— START WORKING DATA —
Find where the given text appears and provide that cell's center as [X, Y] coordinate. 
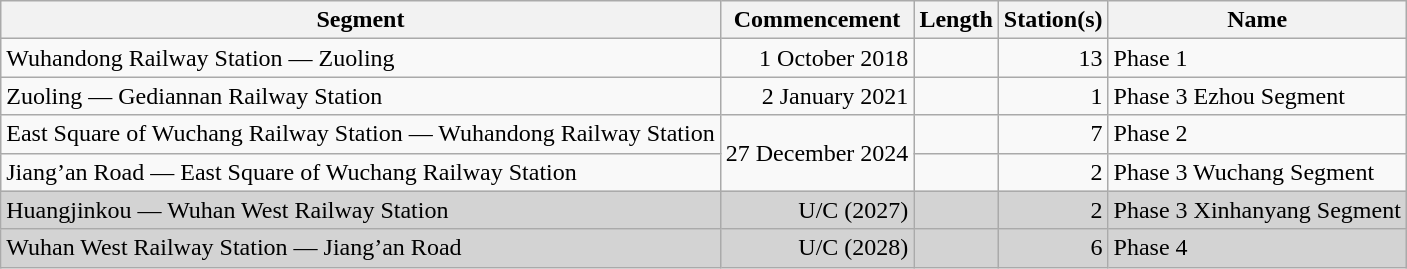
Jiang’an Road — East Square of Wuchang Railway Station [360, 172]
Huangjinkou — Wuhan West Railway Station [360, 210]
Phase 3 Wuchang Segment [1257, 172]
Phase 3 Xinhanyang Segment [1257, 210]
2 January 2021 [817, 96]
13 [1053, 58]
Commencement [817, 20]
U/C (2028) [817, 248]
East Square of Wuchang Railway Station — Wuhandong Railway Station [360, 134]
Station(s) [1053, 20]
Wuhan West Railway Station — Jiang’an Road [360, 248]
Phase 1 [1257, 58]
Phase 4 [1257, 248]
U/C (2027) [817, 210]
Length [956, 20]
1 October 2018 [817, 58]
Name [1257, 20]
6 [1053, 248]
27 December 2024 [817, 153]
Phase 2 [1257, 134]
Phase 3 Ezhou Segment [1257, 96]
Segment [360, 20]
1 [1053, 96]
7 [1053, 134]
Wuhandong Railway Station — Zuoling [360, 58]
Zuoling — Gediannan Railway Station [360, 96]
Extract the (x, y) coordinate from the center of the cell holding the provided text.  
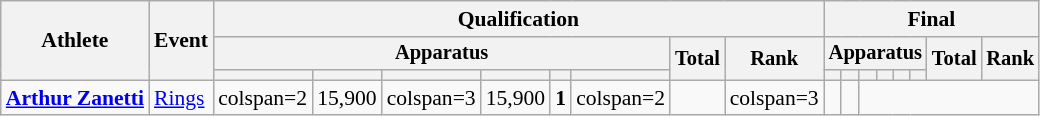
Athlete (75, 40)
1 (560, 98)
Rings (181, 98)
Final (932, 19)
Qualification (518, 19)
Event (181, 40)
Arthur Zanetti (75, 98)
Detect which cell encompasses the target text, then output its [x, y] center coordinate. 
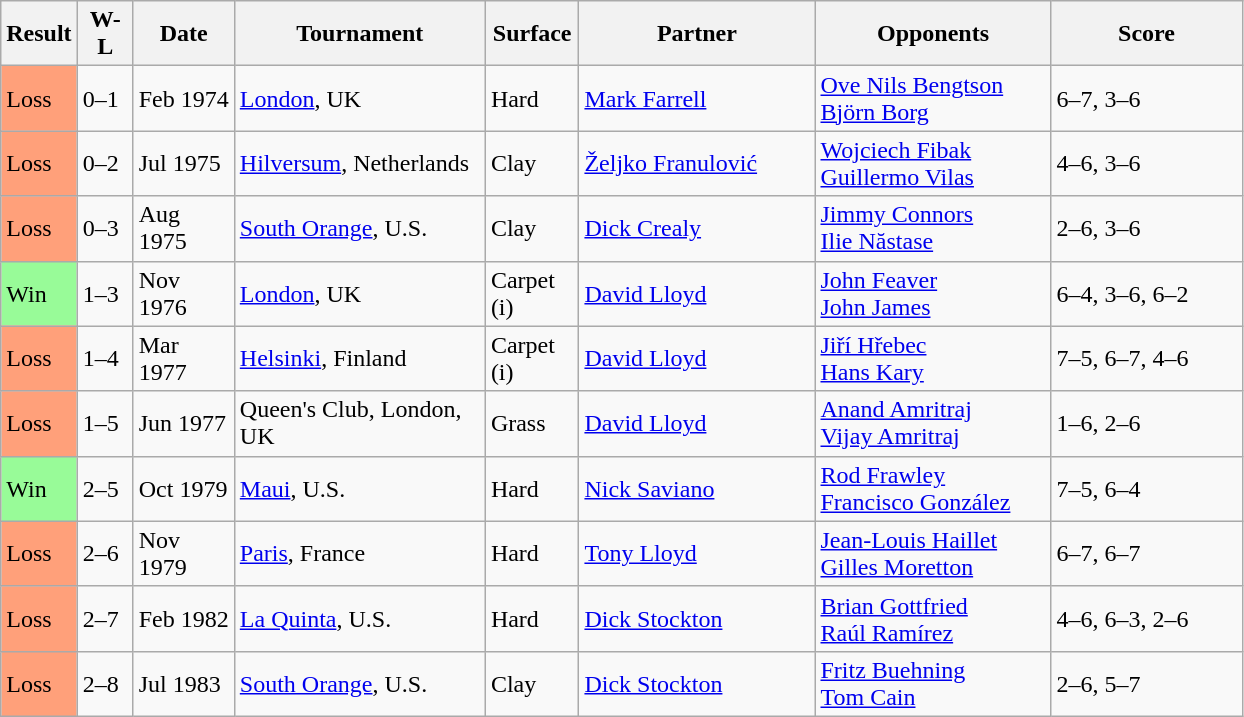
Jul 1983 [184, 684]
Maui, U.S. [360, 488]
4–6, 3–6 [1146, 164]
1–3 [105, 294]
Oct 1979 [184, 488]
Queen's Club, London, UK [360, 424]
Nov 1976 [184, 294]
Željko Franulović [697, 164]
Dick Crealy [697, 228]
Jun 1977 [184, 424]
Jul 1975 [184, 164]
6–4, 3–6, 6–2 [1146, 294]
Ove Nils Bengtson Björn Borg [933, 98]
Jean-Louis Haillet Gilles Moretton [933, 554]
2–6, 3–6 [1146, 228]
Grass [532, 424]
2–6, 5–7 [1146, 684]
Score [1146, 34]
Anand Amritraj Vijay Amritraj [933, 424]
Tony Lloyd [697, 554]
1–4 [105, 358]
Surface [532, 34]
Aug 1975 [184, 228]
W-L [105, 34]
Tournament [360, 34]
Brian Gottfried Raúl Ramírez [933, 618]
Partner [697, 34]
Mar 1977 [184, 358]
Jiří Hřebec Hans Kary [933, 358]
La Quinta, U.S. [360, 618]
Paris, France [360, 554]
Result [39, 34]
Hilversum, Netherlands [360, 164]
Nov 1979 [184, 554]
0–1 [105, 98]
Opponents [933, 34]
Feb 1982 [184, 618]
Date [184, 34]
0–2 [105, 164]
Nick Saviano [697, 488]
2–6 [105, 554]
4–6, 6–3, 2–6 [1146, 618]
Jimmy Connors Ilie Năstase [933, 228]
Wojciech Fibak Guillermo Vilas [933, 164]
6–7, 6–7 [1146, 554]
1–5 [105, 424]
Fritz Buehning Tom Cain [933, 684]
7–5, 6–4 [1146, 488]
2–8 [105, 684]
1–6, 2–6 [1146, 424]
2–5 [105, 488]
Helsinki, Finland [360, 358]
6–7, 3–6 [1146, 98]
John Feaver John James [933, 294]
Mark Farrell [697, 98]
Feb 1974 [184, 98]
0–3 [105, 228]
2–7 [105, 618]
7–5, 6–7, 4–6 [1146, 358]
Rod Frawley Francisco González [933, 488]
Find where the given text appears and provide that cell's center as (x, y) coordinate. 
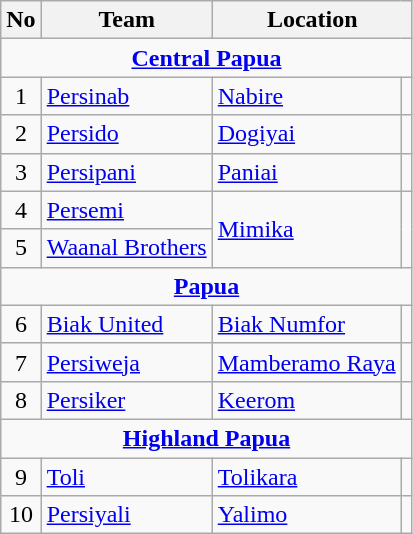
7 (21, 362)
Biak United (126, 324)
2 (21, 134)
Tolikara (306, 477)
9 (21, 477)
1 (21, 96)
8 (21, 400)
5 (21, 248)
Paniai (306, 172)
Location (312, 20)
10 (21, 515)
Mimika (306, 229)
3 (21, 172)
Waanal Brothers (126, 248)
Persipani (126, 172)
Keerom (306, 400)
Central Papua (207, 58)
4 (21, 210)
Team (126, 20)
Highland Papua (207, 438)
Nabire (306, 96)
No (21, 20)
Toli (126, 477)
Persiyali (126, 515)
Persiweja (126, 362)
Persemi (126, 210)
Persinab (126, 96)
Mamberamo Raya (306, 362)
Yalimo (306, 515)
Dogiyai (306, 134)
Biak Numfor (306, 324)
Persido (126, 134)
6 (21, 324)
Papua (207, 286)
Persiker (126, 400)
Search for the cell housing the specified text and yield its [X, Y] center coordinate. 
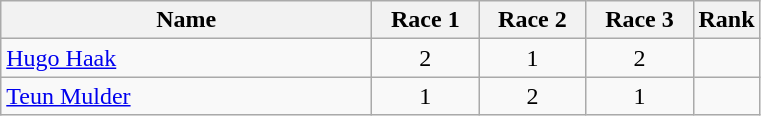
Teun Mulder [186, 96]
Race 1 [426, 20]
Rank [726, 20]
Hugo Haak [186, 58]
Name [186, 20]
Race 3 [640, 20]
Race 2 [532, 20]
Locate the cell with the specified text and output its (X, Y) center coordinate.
— END WORKING DATA —
* **DO THIS**
Copy out all of the material above word for word, leaving out the pictures.

* **THE ANSWER**
Find where the given text appears and provide that cell's center as [X, Y] coordinate. 
Jiang’an Road — East Square of Wuchang Railway Station [360, 172]
Huangjinkou — Wuhan West Railway Station [360, 210]
Phase 3 Wuchang Segment [1257, 172]
Phase 3 Xinhanyang Segment [1257, 210]
2 January 2021 [817, 96]
13 [1053, 58]
Commencement [817, 20]
U/C (2028) [817, 248]
East Square of Wuchang Railway Station — Wuhandong Railway Station [360, 134]
Station(s) [1053, 20]
Wuhan West Railway Station — Jiang’an Road [360, 248]
Phase 1 [1257, 58]
Phase 4 [1257, 248]
U/C (2027) [817, 210]
Length [956, 20]
1 October 2018 [817, 58]
Name [1257, 20]
6 [1053, 248]
27 December 2024 [817, 153]
Phase 2 [1257, 134]
Phase 3 Ezhou Segment [1257, 96]
Segment [360, 20]
1 [1053, 96]
7 [1053, 134]
Wuhandong Railway Station — Zuoling [360, 58]
Zuoling — Gediannan Railway Station [360, 96]
Extract the (x, y) coordinate from the center of the cell holding the provided text.  
Athlete (75, 40)
1 (560, 98)
Rings (181, 98)
Final (932, 19)
Qualification (518, 19)
Event (181, 40)
Arthur Zanetti (75, 98)
Detect which cell encompasses the target text, then output its [x, y] center coordinate. 
Jul 1983 [184, 684]
Maui, U.S. [360, 488]
4–6, 3–6 [1146, 164]
1–3 [105, 294]
Oct 1979 [184, 488]
Queen's Club, London, UK [360, 424]
Nov 1976 [184, 294]
Željko Franulović [697, 164]
Dick Crealy [697, 228]
Jun 1977 [184, 424]
Jul 1975 [184, 164]
6–4, 3–6, 6–2 [1146, 294]
Ove Nils Bengtson Björn Borg [933, 98]
Jean-Louis Haillet Gilles Moretton [933, 554]
2–6, 3–6 [1146, 228]
Grass [532, 424]
2–6, 5–7 [1146, 684]
Score [1146, 34]
Anand Amritraj Vijay Amritraj [933, 424]
Tony Lloyd [697, 554]
1–4 [105, 358]
Surface [532, 34]
Aug 1975 [184, 228]
W-L [105, 34]
Tournament [360, 34]
Brian Gottfried Raúl Ramírez [933, 618]
Partner [697, 34]
Mar 1977 [184, 358]
Jiří Hřebec Hans Kary [933, 358]
La Quinta, U.S. [360, 618]
Paris, France [360, 554]
Result [39, 34]
Hilversum, Netherlands [360, 164]
Nov 1979 [184, 554]
0–1 [105, 98]
Opponents [933, 34]
Feb 1982 [184, 618]
Date [184, 34]
0–2 [105, 164]
Nick Saviano [697, 488]
2–6 [105, 554]
4–6, 6–3, 2–6 [1146, 618]
Jimmy Connors Ilie Năstase [933, 228]
Wojciech Fibak Guillermo Vilas [933, 164]
6–7, 6–7 [1146, 554]
1–5 [105, 424]
Fritz Buehning Tom Cain [933, 684]
7–5, 6–4 [1146, 488]
2–8 [105, 684]
1–6, 2–6 [1146, 424]
2–5 [105, 488]
Helsinki, Finland [360, 358]
6–7, 3–6 [1146, 98]
John Feaver John James [933, 294]
Mark Farrell [697, 98]
Feb 1974 [184, 98]
0–3 [105, 228]
2–7 [105, 618]
7–5, 6–7, 4–6 [1146, 358]
Rod Frawley Francisco González [933, 488]
Find where the given text appears and provide that cell's center as (x, y) coordinate. 
7 (21, 362)
Biak United (126, 324)
2 (21, 134)
Tolikara (306, 477)
9 (21, 477)
1 (21, 96)
8 (21, 400)
5 (21, 248)
Paniai (306, 172)
Location (312, 20)
10 (21, 515)
Mimika (306, 229)
3 (21, 172)
Waanal Brothers (126, 248)
Persipani (126, 172)
Keerom (306, 400)
Central Papua (207, 58)
4 (21, 210)
Team (126, 20)
Highland Papua (207, 438)
Nabire (306, 96)
No (21, 20)
Toli (126, 477)
Persiyali (126, 515)
Persiweja (126, 362)
Persemi (126, 210)
Persinab (126, 96)
Mamberamo Raya (306, 362)
Yalimo (306, 515)
Dogiyai (306, 134)
Biak Numfor (306, 324)
Persido (126, 134)
6 (21, 324)
Papua (207, 286)
Persiker (126, 400)
Search for the cell housing the specified text and yield its [X, Y] center coordinate. 
Teun Mulder [186, 96]
Race 1 [426, 20]
Rank [726, 20]
Hugo Haak [186, 58]
Name [186, 20]
Race 3 [640, 20]
Race 2 [532, 20]
Locate the cell with the specified text and output its (X, Y) center coordinate.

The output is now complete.